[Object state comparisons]

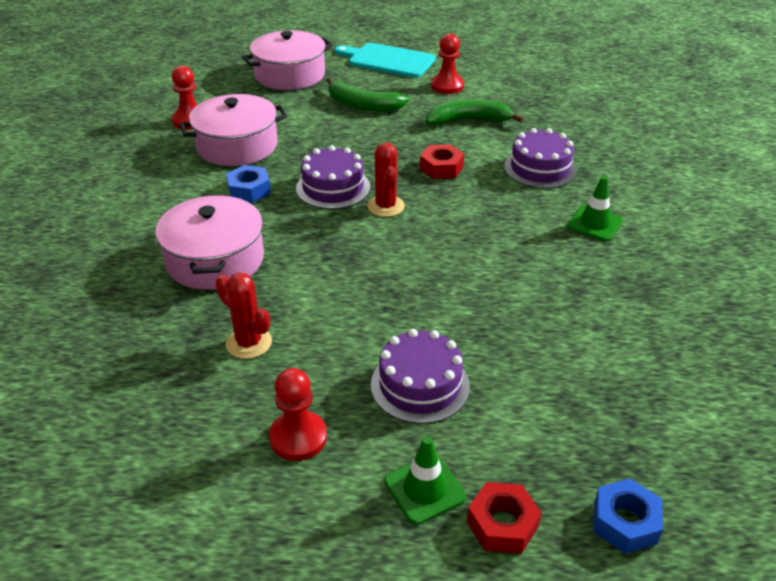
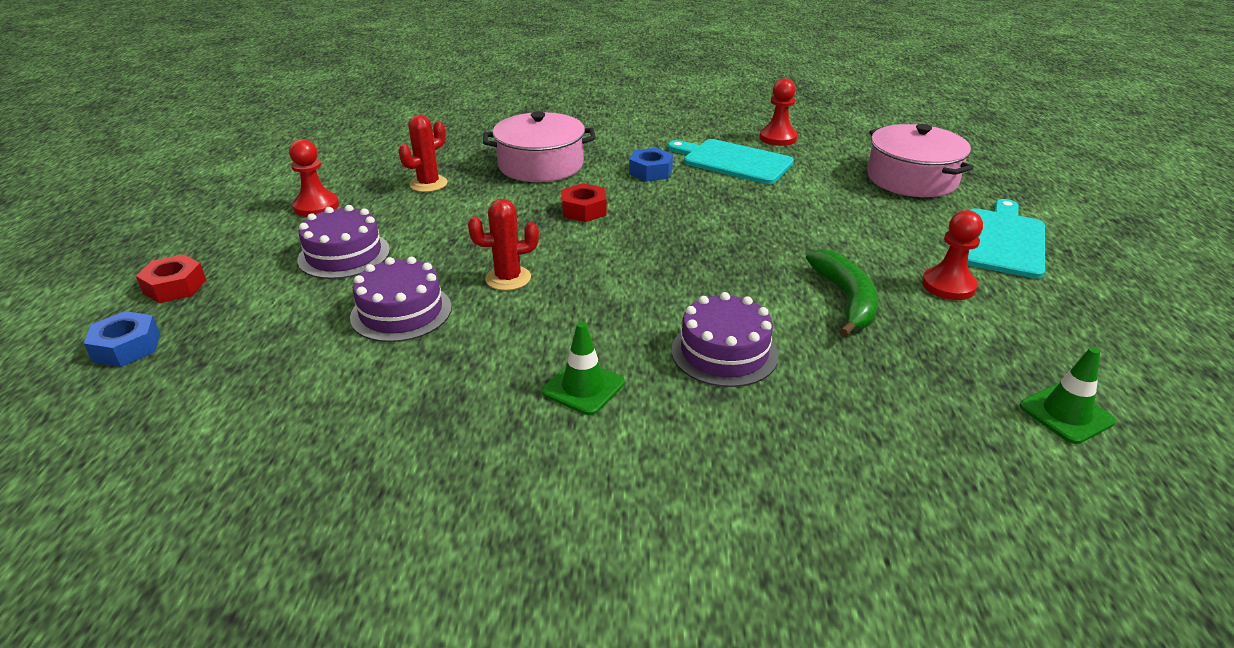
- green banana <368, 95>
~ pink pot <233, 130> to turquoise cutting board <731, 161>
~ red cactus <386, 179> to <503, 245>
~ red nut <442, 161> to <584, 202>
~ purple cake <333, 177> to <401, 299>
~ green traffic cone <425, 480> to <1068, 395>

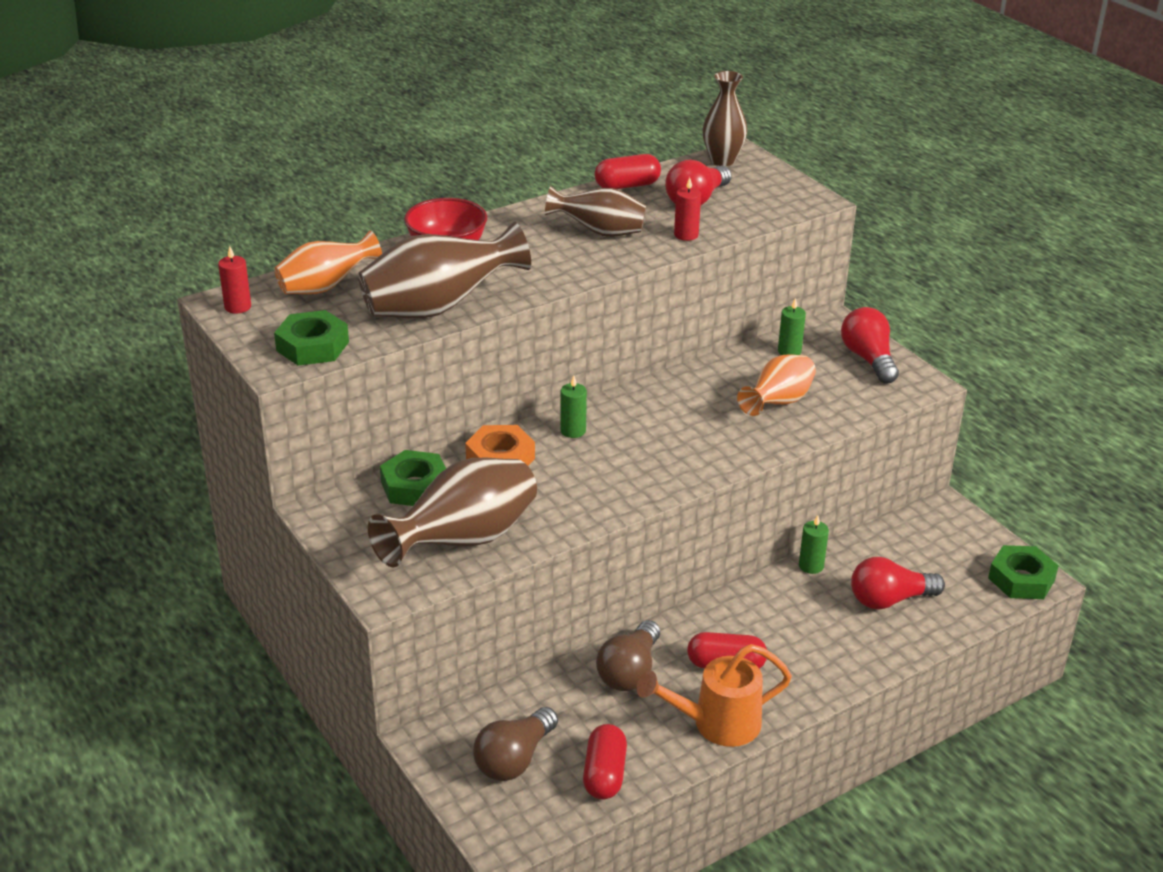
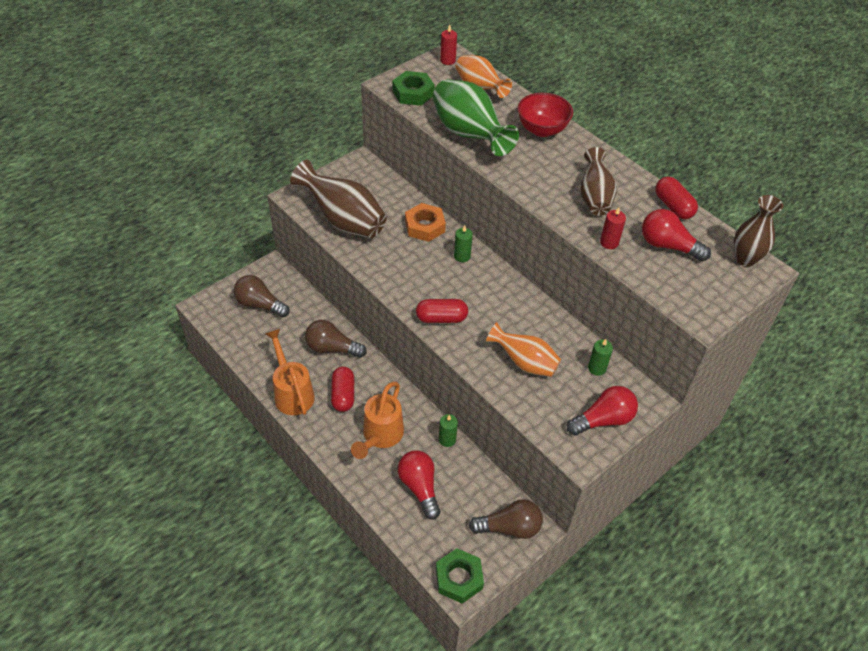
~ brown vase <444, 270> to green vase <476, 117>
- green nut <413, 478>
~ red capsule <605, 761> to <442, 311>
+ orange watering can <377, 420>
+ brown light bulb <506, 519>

**What the exercise asks:**
None of the pictures should be copied, but every record above must be restated in full.

**Reply:**
- green banana <368, 95>
~ pink pot <233, 130> to turquoise cutting board <731, 161>
~ red cactus <386, 179> to <503, 245>
~ red nut <442, 161> to <584, 202>
~ purple cake <333, 177> to <401, 299>
~ green traffic cone <425, 480> to <1068, 395>

~ brown vase <444, 270> to green vase <476, 117>
- green nut <413, 478>
~ red capsule <605, 761> to <442, 311>
+ orange watering can <377, 420>
+ brown light bulb <506, 519>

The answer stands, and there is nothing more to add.